- _INFORMATION SUPPLIED_:

+++

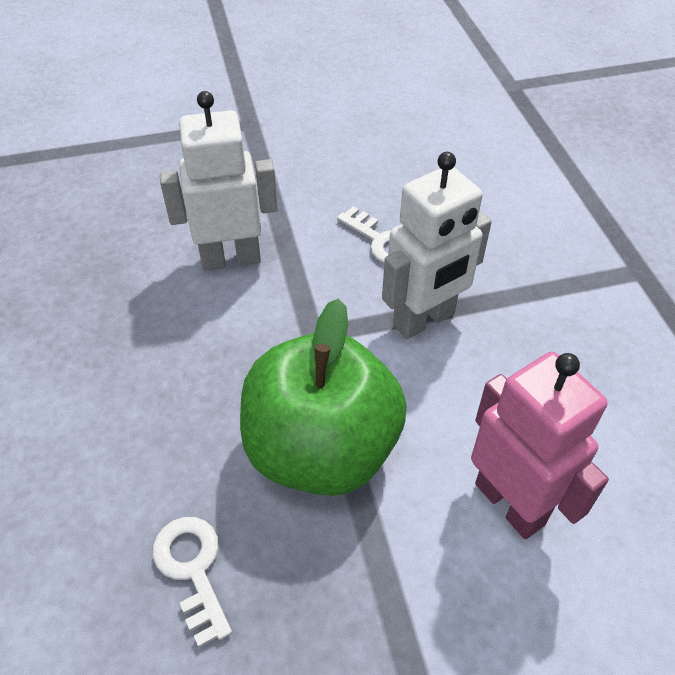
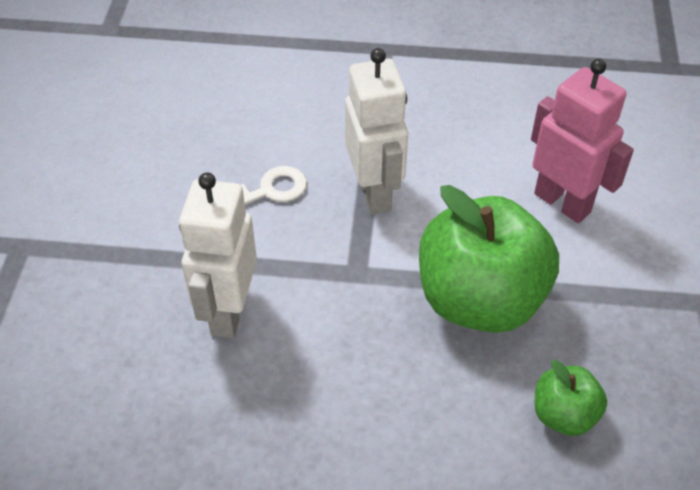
camera: 70 degrees left, 0 degrees up
(193, 569) = (564, 415): white key -> green apple
(510, 503) = (562, 202): pink robot -> pink robot turned 60 degrees clockwise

+++

- _THE TASK_:
Set down the data exactly as it appears, without any images.

- _RESPONSE AREA_:
camera: 70 degrees left, 0 degrees up
(193, 569) = (564, 415): white key -> green apple
(510, 503) = (562, 202): pink robot -> pink robot turned 60 degrees clockwise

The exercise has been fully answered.